---------- Stored data

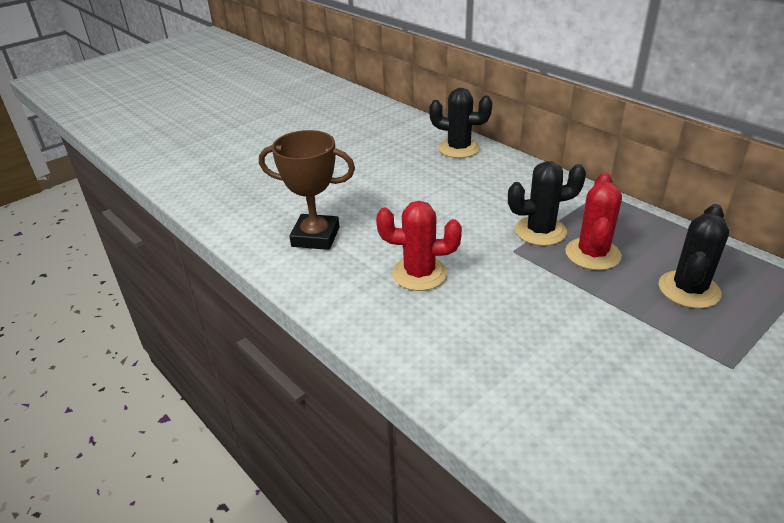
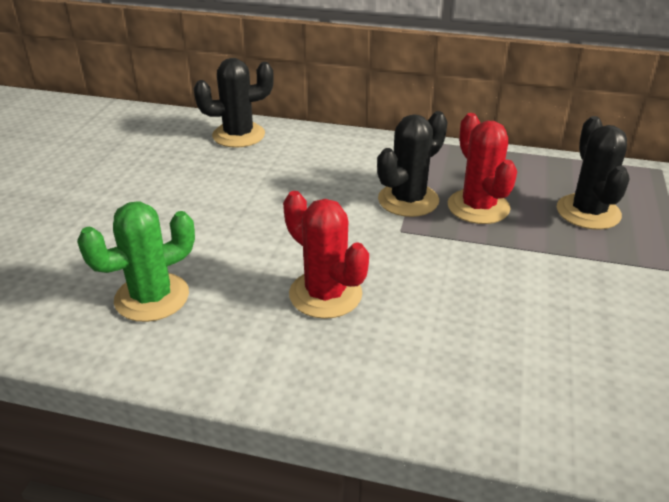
camera: 35 degrees left, 0 degrees up
(315, 237) = (152, 297): brown trophy -> green cactus
(419, 274) = (325, 294): red cactus -> red cactus turned 75 degrees clockwise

--------------------

About this task
Return the final stretch of the listing exactly, starting with the line that contains "(315, 237) = (152, 297): brown" and ending with the last line.

Answer section
(315, 237) = (152, 297): brown trophy -> green cactus
(419, 274) = (325, 294): red cactus -> red cactus turned 75 degrees clockwise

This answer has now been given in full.